**Colored object listings:**
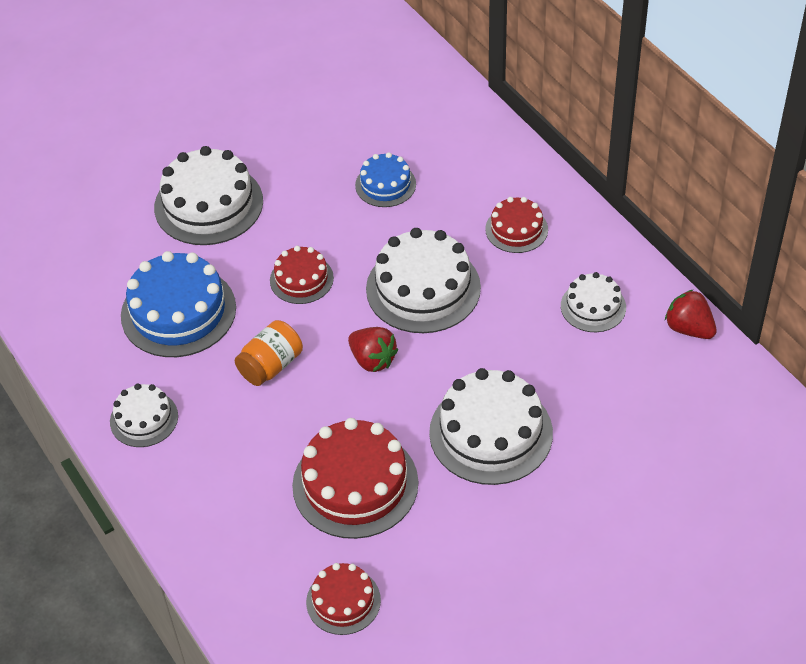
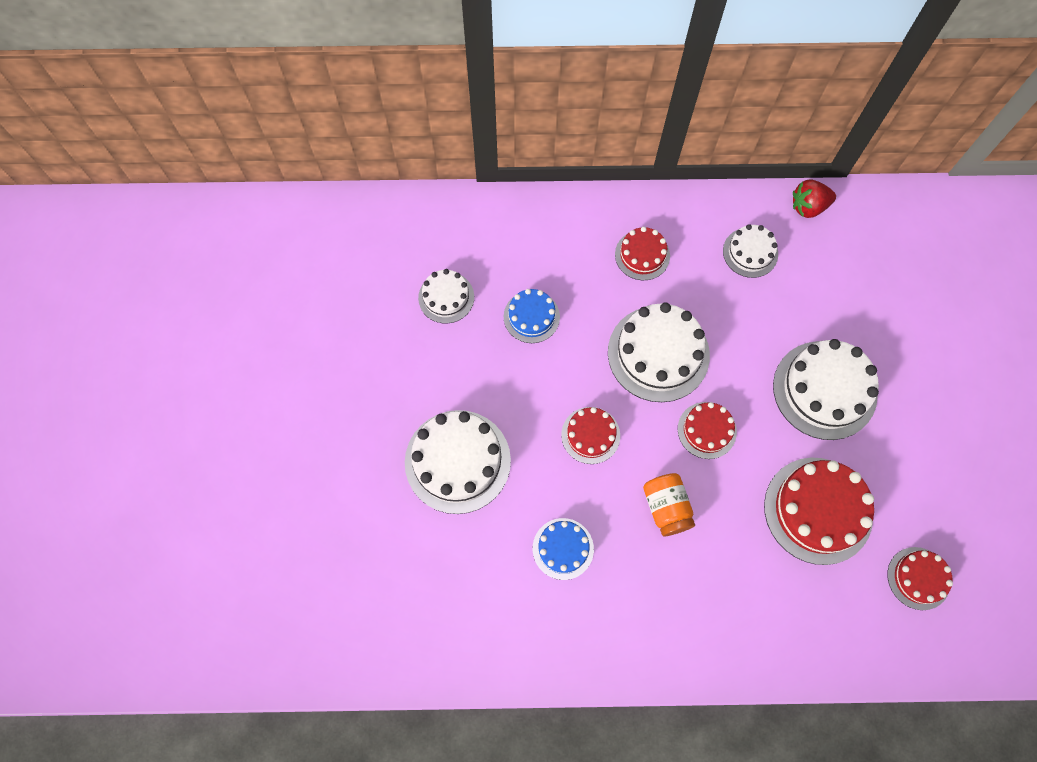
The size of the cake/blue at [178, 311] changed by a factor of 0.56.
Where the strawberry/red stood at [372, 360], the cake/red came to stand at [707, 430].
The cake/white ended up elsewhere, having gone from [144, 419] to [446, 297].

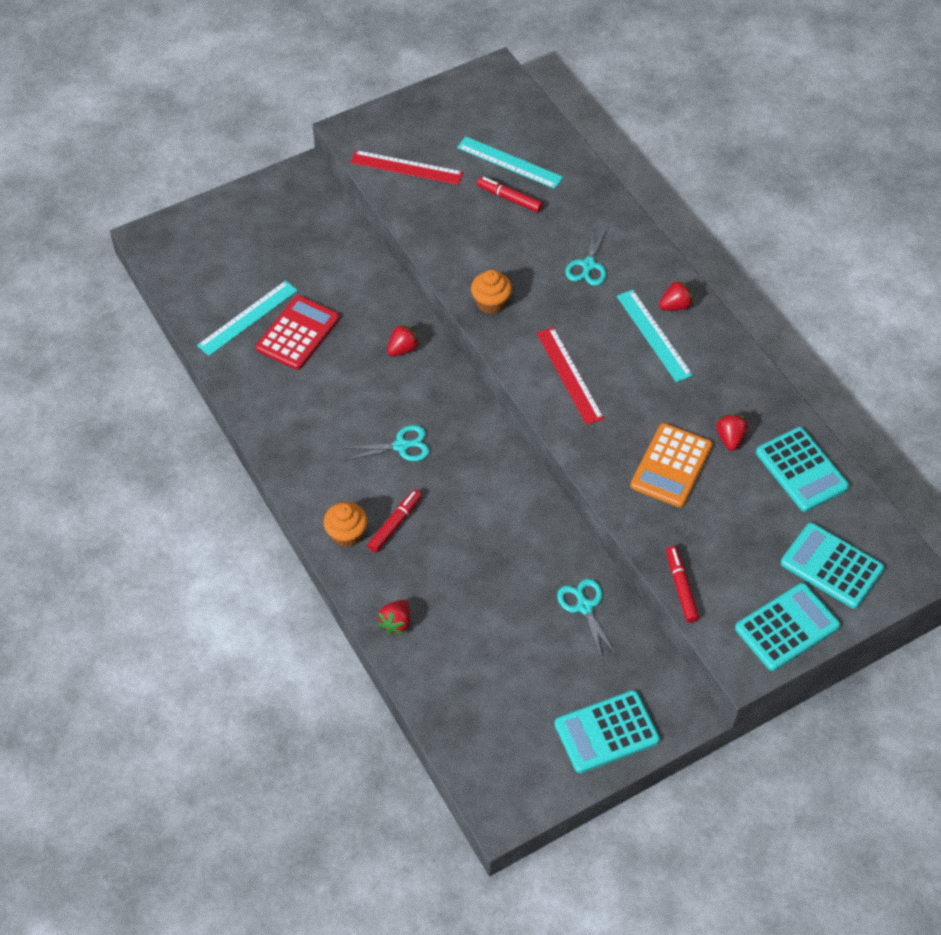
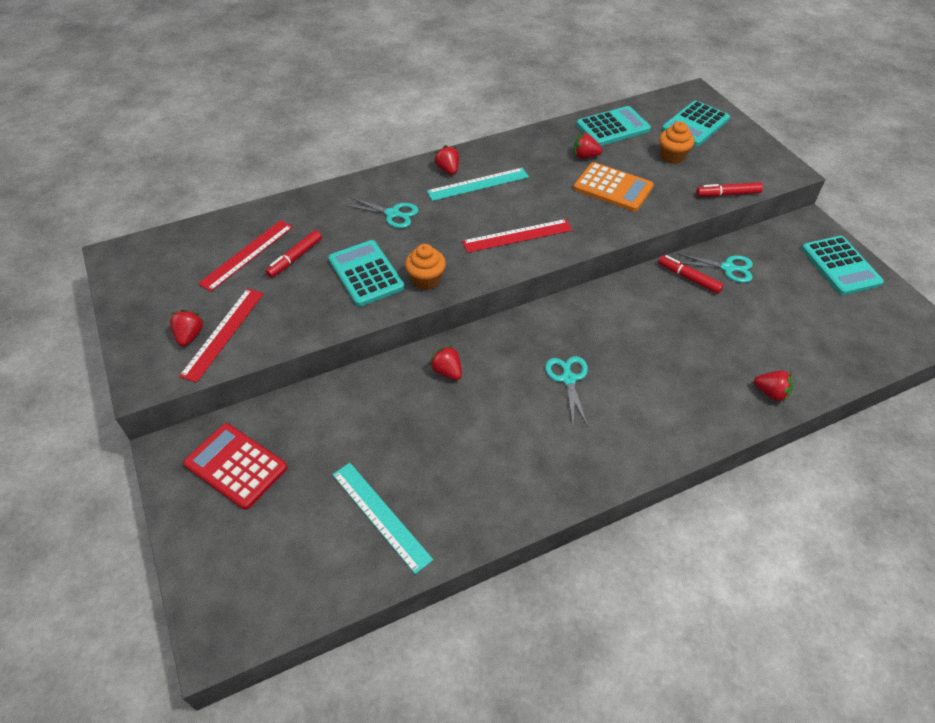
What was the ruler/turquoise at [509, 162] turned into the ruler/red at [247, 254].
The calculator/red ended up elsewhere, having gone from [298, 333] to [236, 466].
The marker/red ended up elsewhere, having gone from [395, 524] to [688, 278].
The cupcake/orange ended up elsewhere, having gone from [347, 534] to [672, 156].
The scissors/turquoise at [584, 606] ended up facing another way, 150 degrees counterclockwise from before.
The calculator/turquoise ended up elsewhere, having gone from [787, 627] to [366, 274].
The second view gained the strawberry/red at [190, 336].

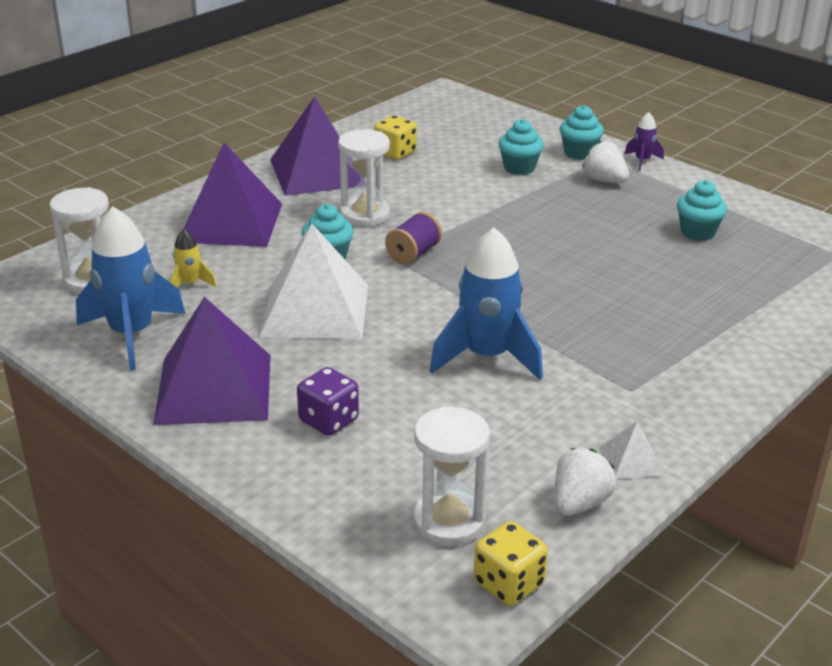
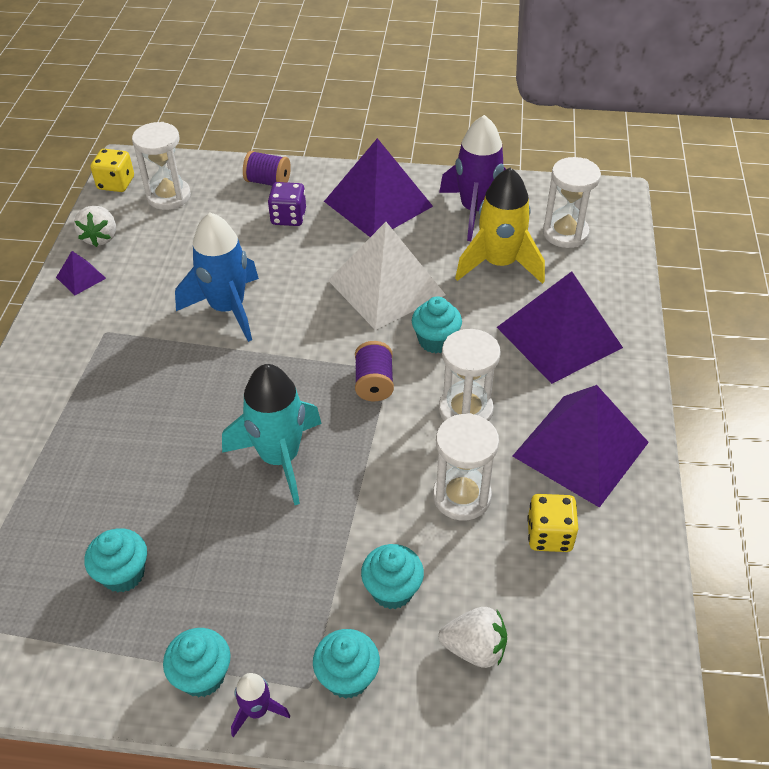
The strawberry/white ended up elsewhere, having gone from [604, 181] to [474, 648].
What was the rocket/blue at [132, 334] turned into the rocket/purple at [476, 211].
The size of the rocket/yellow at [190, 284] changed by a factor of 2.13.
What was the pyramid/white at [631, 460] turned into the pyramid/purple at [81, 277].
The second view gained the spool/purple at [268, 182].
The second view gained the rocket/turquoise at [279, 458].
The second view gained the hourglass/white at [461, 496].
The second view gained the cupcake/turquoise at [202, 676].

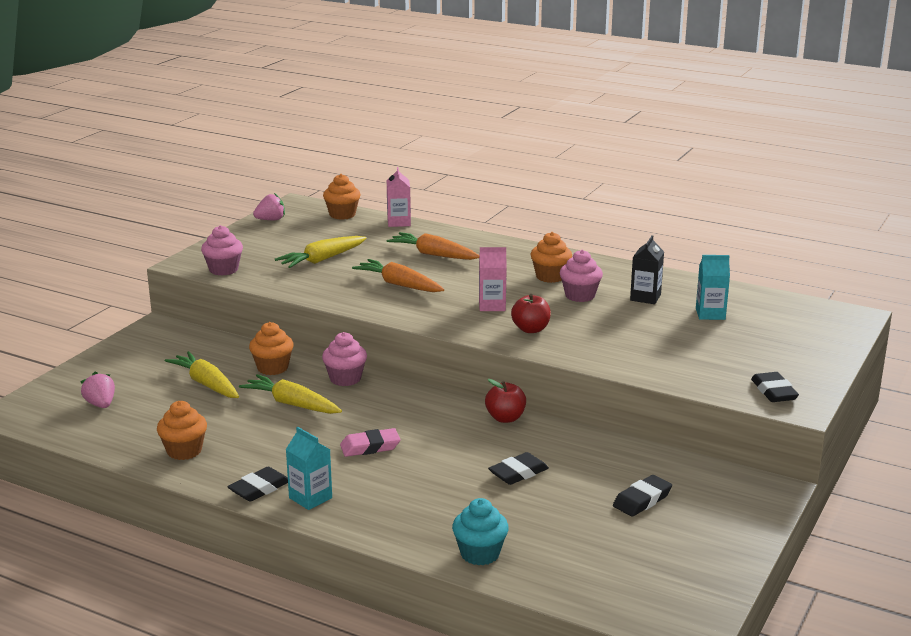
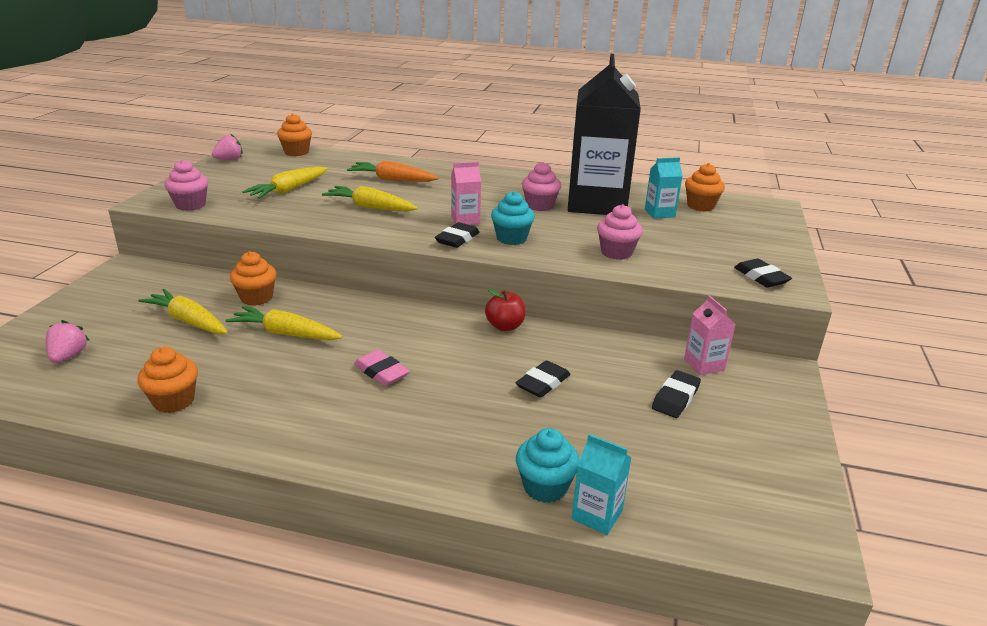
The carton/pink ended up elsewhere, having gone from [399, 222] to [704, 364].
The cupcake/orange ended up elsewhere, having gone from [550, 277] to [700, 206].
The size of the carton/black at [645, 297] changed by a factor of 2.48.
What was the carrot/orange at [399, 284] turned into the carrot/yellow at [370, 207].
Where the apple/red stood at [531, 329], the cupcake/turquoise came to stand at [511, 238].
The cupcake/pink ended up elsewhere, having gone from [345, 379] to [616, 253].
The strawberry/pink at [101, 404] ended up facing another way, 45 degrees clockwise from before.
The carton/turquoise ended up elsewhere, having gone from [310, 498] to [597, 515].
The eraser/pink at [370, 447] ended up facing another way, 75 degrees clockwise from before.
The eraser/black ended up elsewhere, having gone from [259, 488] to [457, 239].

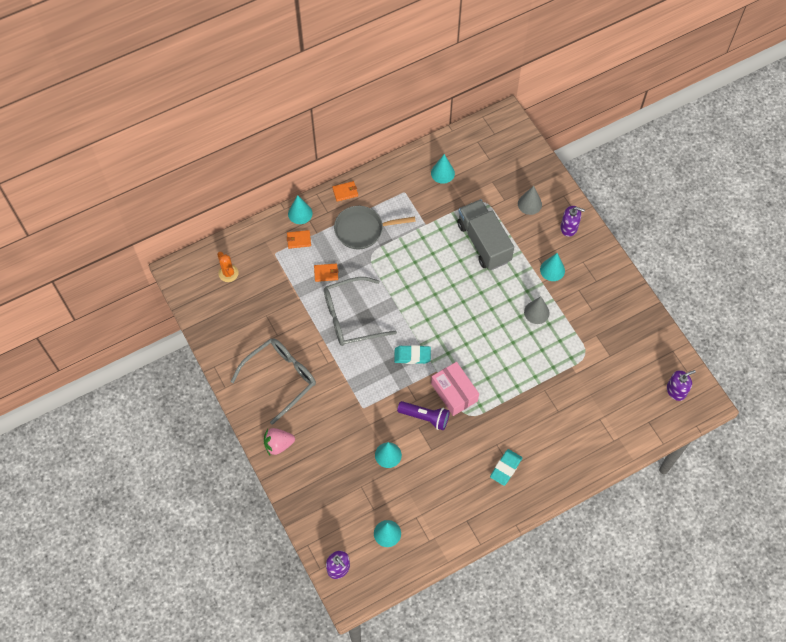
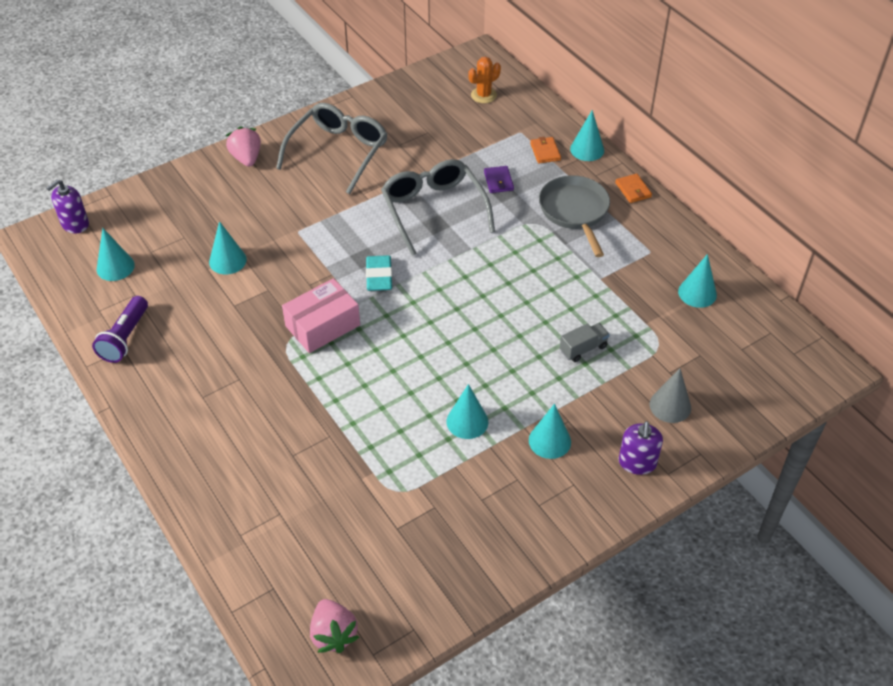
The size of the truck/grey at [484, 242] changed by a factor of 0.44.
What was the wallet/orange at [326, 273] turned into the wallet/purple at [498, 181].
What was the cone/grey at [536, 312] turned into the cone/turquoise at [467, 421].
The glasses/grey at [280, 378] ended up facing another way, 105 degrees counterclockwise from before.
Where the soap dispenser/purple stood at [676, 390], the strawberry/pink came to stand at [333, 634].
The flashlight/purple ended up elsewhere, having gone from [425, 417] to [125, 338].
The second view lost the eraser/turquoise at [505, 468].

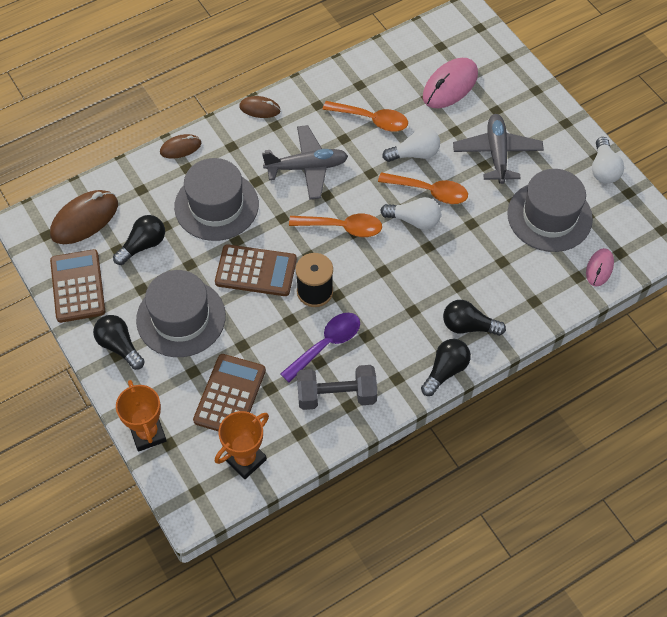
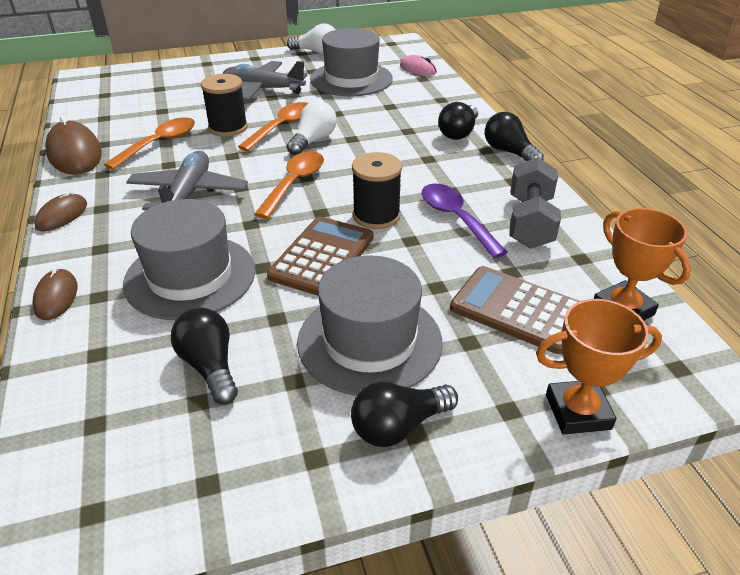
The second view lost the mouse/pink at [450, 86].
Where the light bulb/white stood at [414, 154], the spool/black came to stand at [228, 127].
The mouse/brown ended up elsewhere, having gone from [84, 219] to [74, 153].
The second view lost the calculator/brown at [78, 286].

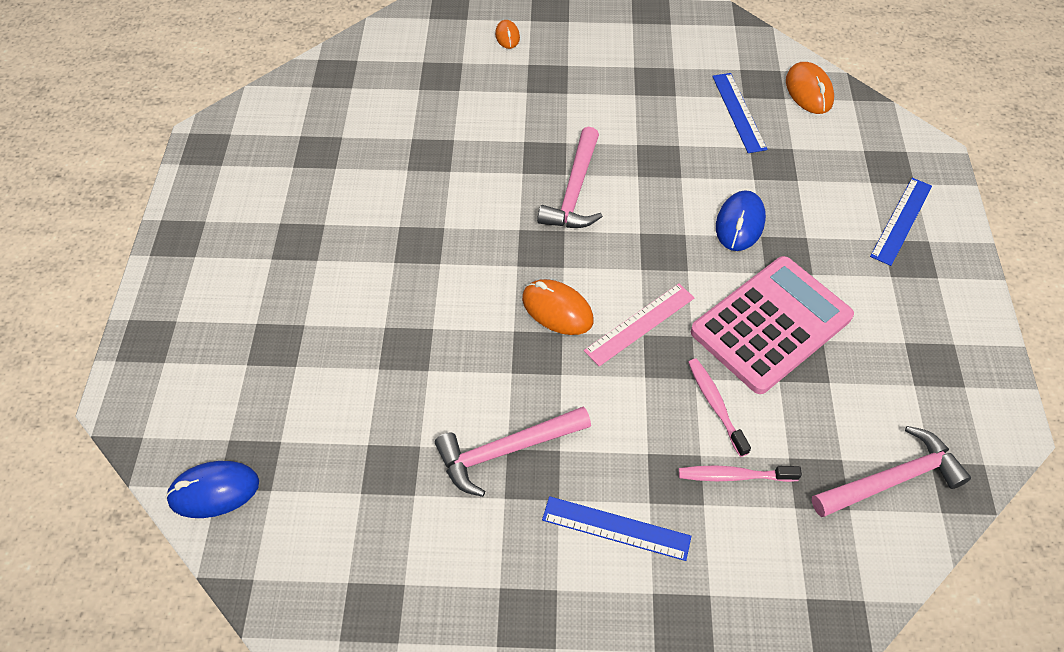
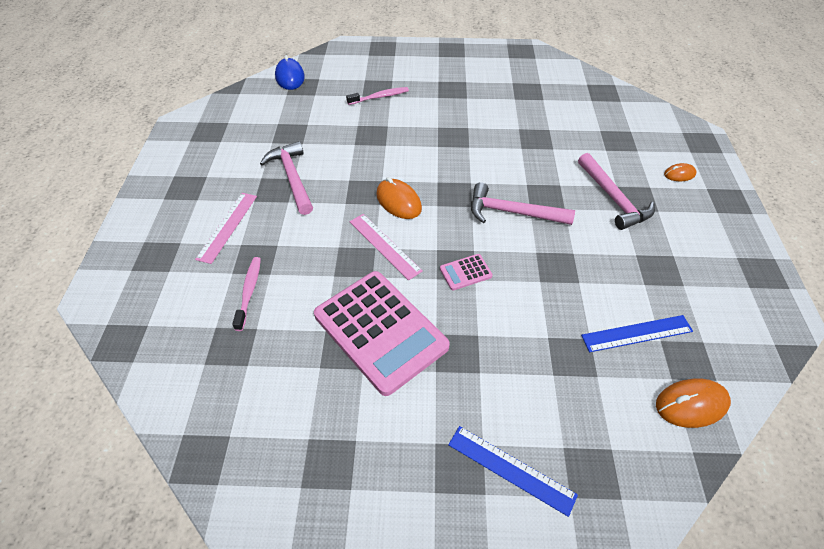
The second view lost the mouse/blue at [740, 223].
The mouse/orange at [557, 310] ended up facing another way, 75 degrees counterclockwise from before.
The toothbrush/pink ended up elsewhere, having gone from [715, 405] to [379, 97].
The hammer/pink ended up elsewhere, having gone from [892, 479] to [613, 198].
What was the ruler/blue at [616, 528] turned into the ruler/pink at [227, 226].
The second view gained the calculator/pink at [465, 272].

**ASSIGNED TASK:**
Print each line above exactly as it appears, excluding all images.

**WRITTEN ANSWER:**
The size of the cake/blue at [178, 311] changed by a factor of 0.56.
Where the strawberry/red stood at [372, 360], the cake/red came to stand at [707, 430].
The cake/white ended up elsewhere, having gone from [144, 419] to [446, 297].

What was the ruler/turquoise at [509, 162] turned into the ruler/red at [247, 254].
The calculator/red ended up elsewhere, having gone from [298, 333] to [236, 466].
The marker/red ended up elsewhere, having gone from [395, 524] to [688, 278].
The cupcake/orange ended up elsewhere, having gone from [347, 534] to [672, 156].
The scissors/turquoise at [584, 606] ended up facing another way, 150 degrees counterclockwise from before.
The calculator/turquoise ended up elsewhere, having gone from [787, 627] to [366, 274].
The second view gained the strawberry/red at [190, 336].

The strawberry/white ended up elsewhere, having gone from [604, 181] to [474, 648].
What was the rocket/blue at [132, 334] turned into the rocket/purple at [476, 211].
The size of the rocket/yellow at [190, 284] changed by a factor of 2.13.
What was the pyramid/white at [631, 460] turned into the pyramid/purple at [81, 277].
The second view gained the spool/purple at [268, 182].
The second view gained the rocket/turquoise at [279, 458].
The second view gained the hourglass/white at [461, 496].
The second view gained the cupcake/turquoise at [202, 676].

The carton/pink ended up elsewhere, having gone from [399, 222] to [704, 364].
The cupcake/orange ended up elsewhere, having gone from [550, 277] to [700, 206].
The size of the carton/black at [645, 297] changed by a factor of 2.48.
What was the carrot/orange at [399, 284] turned into the carrot/yellow at [370, 207].
Where the apple/red stood at [531, 329], the cupcake/turquoise came to stand at [511, 238].
The cupcake/pink ended up elsewhere, having gone from [345, 379] to [616, 253].
The strawberry/pink at [101, 404] ended up facing another way, 45 degrees clockwise from before.
The carton/turquoise ended up elsewhere, having gone from [310, 498] to [597, 515].
The eraser/pink at [370, 447] ended up facing another way, 75 degrees clockwise from before.
The eraser/black ended up elsewhere, having gone from [259, 488] to [457, 239].

The size of the truck/grey at [484, 242] changed by a factor of 0.44.
What was the wallet/orange at [326, 273] turned into the wallet/purple at [498, 181].
What was the cone/grey at [536, 312] turned into the cone/turquoise at [467, 421].
The glasses/grey at [280, 378] ended up facing another way, 105 degrees counterclockwise from before.
Where the soap dispenser/purple stood at [676, 390], the strawberry/pink came to stand at [333, 634].
The flashlight/purple ended up elsewhere, having gone from [425, 417] to [125, 338].
The second view lost the eraser/turquoise at [505, 468].

The second view lost the mouse/pink at [450, 86].
Where the light bulb/white stood at [414, 154], the spool/black came to stand at [228, 127].
The mouse/brown ended up elsewhere, having gone from [84, 219] to [74, 153].
The second view lost the calculator/brown at [78, 286].

The second view lost the mouse/blue at [740, 223].
The mouse/orange at [557, 310] ended up facing another way, 75 degrees counterclockwise from before.
The toothbrush/pink ended up elsewhere, having gone from [715, 405] to [379, 97].
The hammer/pink ended up elsewhere, having gone from [892, 479] to [613, 198].
What was the ruler/blue at [616, 528] turned into the ruler/pink at [227, 226].
The second view gained the calculator/pink at [465, 272].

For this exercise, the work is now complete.